Requirement
Your answer must be the records below, repeated exactly, with every picture left out.

::: Supplied records :::

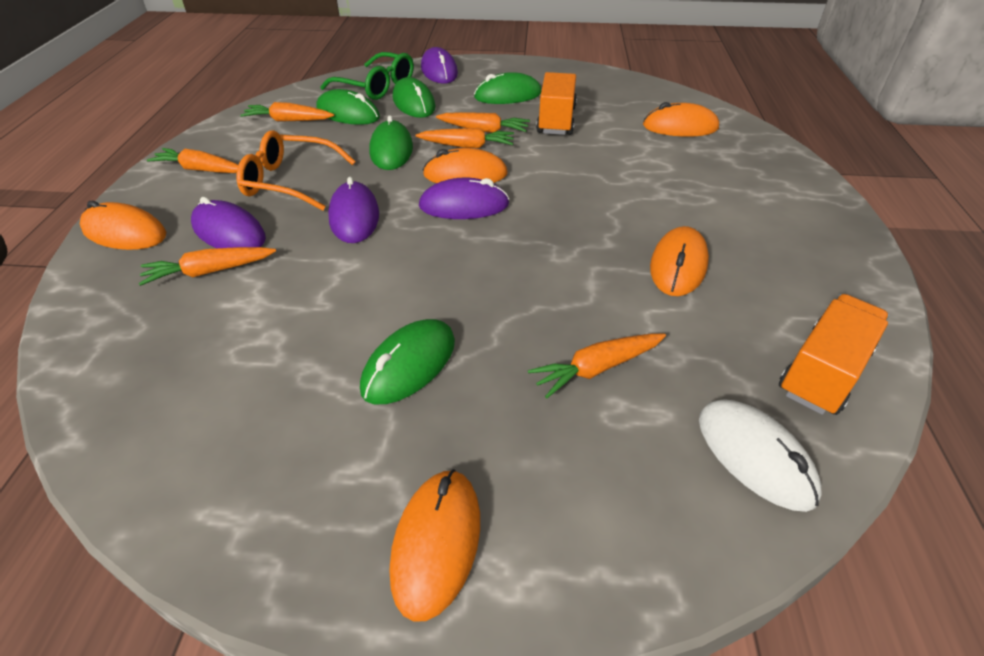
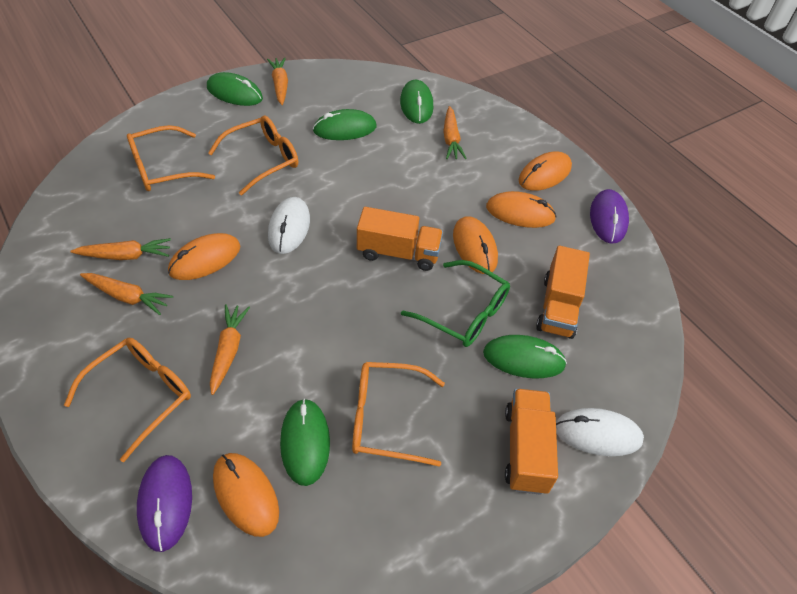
orange carrot: 6 -> 5
orange glasses: 1 -> 4
orange truck: 2 -> 3
purple mouse: 4 -> 2
white mouse: 1 -> 2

:::

Answer space
orange carrot: 6 -> 5
orange glasses: 1 -> 4
orange truck: 2 -> 3
purple mouse: 4 -> 2
white mouse: 1 -> 2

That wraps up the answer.